## Spatial reasoning data
******
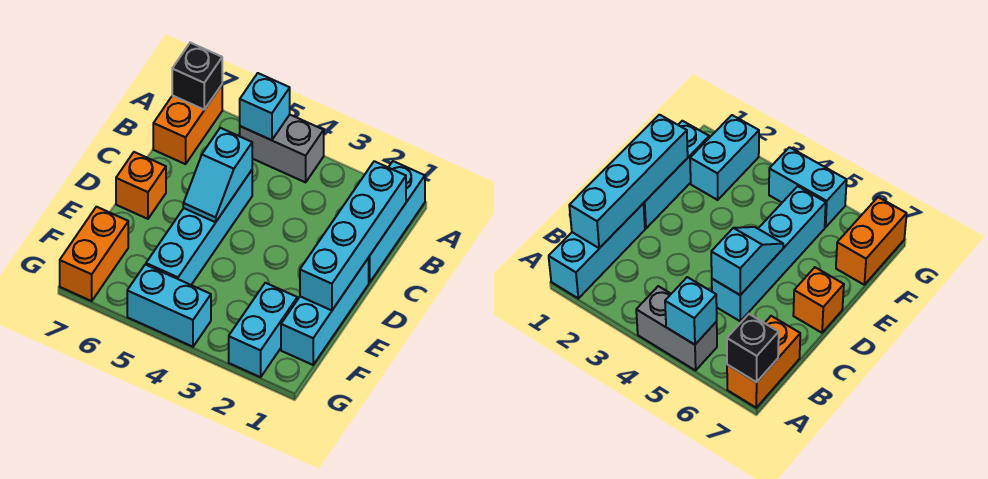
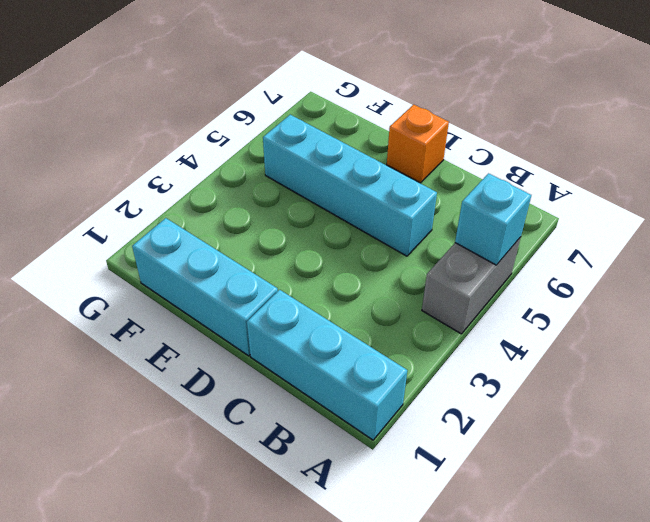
none -> orange brick A7:B7 level 1
none -> cyan brick F2:G2 level 1
none -> orange brick F7:G7 level 1

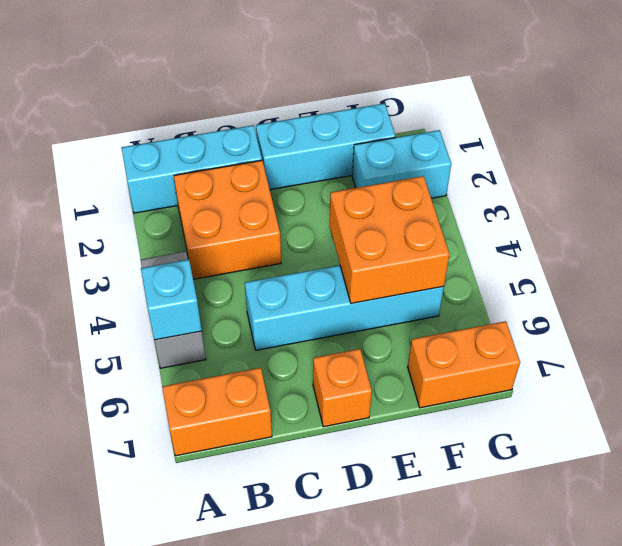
orange brick B2:C3 level 1 -> none
orange brick E4:F5 level 2 -> none
none -> cyan brick G4:G5 level 1
none -> black brick A7 level 2
none -> cyan brick B1:E1 level 2

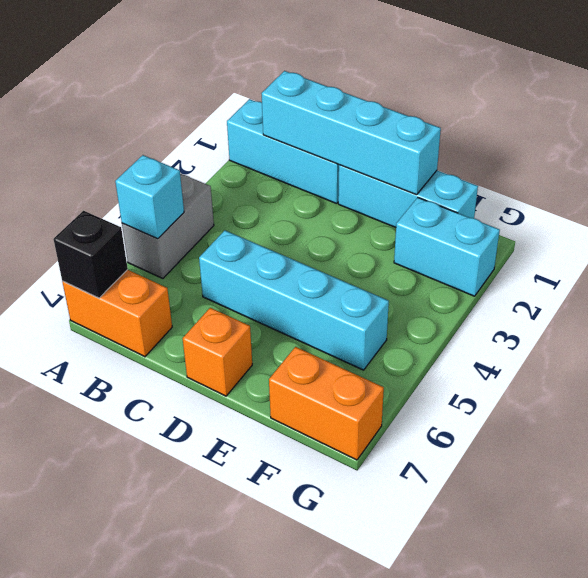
none -> cyan brick G4:G5 level 1
none -> cyan slope C5:D5 level 2 top C

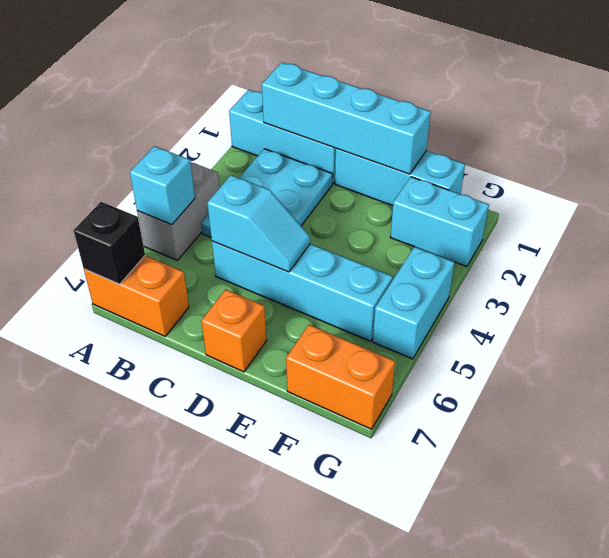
cyan plate B2:C4 level 1 -> none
******
The entries above should be retyped exactly, minus any pictures.

none -> orange brick A7:B7 level 1
none -> cyan brick F2:G2 level 1
none -> orange brick F7:G7 level 1

orange brick B2:C3 level 1 -> none
orange brick E4:F5 level 2 -> none
none -> cyan brick G4:G5 level 1
none -> black brick A7 level 2
none -> cyan brick B1:E1 level 2

none -> cyan brick G4:G5 level 1
none -> cyan slope C5:D5 level 2 top C

cyan plate B2:C4 level 1 -> none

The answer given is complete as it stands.